• **TASK BRIEF**
From the records below, copy out exactly the lines from the one containing "none -> orange brick E12 level 1" to the one containing "none -> green tile C3 level 2", both included. Add nothing else.

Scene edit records
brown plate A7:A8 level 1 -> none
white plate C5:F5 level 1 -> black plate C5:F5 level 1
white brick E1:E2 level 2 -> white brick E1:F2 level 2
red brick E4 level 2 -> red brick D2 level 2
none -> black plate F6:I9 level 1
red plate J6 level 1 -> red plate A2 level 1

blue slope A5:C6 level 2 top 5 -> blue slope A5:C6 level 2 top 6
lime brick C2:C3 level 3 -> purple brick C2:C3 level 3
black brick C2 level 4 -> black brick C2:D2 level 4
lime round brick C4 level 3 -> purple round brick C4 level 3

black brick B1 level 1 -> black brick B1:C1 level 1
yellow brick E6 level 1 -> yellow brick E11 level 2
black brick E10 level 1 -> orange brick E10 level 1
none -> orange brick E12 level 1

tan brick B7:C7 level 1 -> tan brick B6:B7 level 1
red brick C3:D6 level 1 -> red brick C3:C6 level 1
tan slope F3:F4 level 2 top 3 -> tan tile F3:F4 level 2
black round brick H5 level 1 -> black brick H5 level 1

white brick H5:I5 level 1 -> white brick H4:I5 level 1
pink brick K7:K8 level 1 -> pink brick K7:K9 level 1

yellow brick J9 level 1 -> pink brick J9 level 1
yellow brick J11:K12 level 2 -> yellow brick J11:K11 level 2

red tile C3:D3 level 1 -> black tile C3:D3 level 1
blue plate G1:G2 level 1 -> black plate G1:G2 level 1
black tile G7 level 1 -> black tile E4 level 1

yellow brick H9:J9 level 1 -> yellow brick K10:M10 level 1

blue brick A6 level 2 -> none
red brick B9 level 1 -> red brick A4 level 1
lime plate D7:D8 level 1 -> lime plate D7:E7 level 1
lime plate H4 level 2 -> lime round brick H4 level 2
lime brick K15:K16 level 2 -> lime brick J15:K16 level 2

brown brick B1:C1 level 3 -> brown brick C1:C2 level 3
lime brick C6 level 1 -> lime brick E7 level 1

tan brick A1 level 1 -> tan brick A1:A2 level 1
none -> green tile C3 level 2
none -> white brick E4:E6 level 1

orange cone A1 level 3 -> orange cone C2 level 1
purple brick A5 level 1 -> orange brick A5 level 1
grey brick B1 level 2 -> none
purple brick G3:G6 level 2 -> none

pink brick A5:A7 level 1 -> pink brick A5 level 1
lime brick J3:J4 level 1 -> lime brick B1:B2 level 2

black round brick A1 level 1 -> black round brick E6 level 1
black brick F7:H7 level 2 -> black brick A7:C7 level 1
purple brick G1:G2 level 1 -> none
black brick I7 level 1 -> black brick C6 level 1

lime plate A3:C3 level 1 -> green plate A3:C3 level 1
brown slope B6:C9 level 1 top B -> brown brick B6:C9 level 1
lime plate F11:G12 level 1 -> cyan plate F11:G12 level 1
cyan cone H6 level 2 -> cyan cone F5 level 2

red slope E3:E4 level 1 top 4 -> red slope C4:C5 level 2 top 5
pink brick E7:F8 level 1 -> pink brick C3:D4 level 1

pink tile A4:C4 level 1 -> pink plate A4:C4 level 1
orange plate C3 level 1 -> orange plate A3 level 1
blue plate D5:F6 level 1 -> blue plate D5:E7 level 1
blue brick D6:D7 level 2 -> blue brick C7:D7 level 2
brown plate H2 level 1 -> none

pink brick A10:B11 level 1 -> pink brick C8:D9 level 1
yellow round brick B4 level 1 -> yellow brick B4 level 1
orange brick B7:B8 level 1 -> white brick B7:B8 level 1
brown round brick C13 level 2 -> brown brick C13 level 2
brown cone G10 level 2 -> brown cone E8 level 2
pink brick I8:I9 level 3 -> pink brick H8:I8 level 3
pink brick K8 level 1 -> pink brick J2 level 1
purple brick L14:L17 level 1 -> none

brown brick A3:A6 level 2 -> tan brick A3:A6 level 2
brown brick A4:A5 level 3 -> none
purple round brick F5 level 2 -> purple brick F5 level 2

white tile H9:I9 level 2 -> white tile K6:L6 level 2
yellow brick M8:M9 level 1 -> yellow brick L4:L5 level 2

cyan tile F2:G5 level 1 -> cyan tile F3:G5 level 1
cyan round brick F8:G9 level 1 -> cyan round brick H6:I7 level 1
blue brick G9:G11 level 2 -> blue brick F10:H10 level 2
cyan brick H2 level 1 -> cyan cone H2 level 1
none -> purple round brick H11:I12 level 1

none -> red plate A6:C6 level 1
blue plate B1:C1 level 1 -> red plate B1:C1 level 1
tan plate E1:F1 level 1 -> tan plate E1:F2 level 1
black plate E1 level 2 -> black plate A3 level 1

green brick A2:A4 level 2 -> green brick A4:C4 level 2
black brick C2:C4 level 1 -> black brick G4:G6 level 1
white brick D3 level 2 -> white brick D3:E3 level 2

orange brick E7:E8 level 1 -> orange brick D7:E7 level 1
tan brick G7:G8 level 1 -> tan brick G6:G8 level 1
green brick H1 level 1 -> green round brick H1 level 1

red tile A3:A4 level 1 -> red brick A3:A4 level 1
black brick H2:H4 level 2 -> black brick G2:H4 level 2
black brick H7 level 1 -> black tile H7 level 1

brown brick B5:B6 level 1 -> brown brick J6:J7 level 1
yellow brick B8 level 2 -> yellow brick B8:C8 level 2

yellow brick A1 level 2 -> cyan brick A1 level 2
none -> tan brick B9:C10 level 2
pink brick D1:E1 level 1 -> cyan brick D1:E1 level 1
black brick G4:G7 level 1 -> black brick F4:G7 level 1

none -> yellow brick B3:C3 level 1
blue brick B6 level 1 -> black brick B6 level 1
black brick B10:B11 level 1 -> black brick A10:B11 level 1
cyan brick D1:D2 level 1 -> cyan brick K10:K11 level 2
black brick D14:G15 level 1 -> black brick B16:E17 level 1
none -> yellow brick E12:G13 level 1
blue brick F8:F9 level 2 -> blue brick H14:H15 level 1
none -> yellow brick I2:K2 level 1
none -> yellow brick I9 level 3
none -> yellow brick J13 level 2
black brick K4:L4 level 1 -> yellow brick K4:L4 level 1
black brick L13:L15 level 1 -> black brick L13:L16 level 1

• **REPLY**
none -> orange brick E12 level 1

tan brick B7:C7 level 1 -> tan brick B6:B7 level 1
red brick C3:D6 level 1 -> red brick C3:C6 level 1
tan slope F3:F4 level 2 top 3 -> tan tile F3:F4 level 2
black round brick H5 level 1 -> black brick H5 level 1

white brick H5:I5 level 1 -> white brick H4:I5 level 1
pink brick K7:K8 level 1 -> pink brick K7:K9 level 1

yellow brick J9 level 1 -> pink brick J9 level 1
yellow brick J11:K12 level 2 -> yellow brick J11:K11 level 2

red tile C3:D3 level 1 -> black tile C3:D3 level 1
blue plate G1:G2 level 1 -> black plate G1:G2 level 1
black tile G7 level 1 -> black tile E4 level 1

yellow brick H9:J9 level 1 -> yellow brick K10:M10 level 1

blue brick A6 level 2 -> none
red brick B9 level 1 -> red brick A4 level 1
lime plate D7:D8 level 1 -> lime plate D7:E7 level 1
lime plate H4 level 2 -> lime round brick H4 level 2
lime brick K15:K16 level 2 -> lime brick J15:K16 level 2

brown brick B1:C1 level 3 -> brown brick C1:C2 level 3
lime brick C6 level 1 -> lime brick E7 level 1

tan brick A1 level 1 -> tan brick A1:A2 level 1
none -> green tile C3 level 2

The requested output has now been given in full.